(WHAT YOU NEED TO DO): Please copy every line of the records below word for word, and leave the pictures out of your answer.
* start THE DATA *
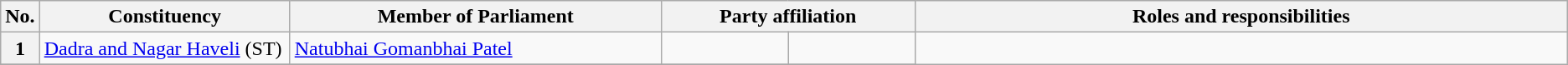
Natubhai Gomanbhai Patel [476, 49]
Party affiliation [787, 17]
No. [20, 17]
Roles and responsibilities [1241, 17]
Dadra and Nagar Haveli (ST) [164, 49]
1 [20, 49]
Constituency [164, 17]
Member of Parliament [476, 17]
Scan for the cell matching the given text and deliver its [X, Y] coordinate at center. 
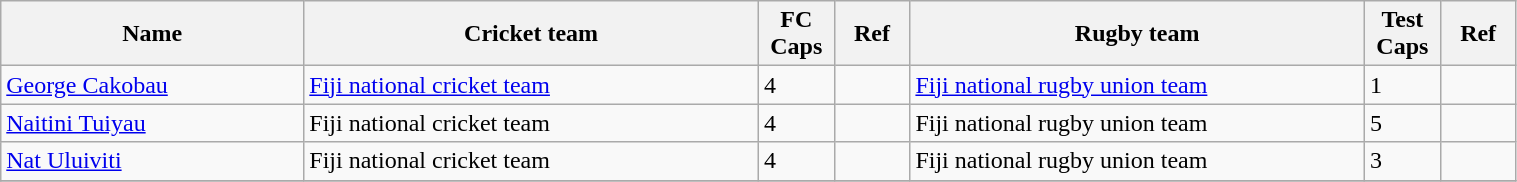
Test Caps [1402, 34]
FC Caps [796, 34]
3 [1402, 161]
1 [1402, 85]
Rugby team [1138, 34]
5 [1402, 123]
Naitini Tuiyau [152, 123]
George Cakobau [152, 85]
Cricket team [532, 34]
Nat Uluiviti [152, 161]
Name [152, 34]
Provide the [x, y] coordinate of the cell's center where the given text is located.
* end THE DATA *
(WORKED SOLUTION):
Natubhai Gomanbhai Patel [476, 49]
Party affiliation [787, 17]
No. [20, 17]
Roles and responsibilities [1241, 17]
Dadra and Nagar Haveli (ST) [164, 49]
1 [20, 49]
Constituency [164, 17]
Member of Parliament [476, 17]
Scan for the cell matching the given text and deliver its [X, Y] coordinate at center. 
Test Caps [1402, 34]
FC Caps [796, 34]
3 [1402, 161]
1 [1402, 85]
Rugby team [1138, 34]
5 [1402, 123]
Naitini Tuiyau [152, 123]
George Cakobau [152, 85]
Cricket team [532, 34]
Nat Uluiviti [152, 161]
Name [152, 34]
Provide the [x, y] coordinate of the cell's center where the given text is located.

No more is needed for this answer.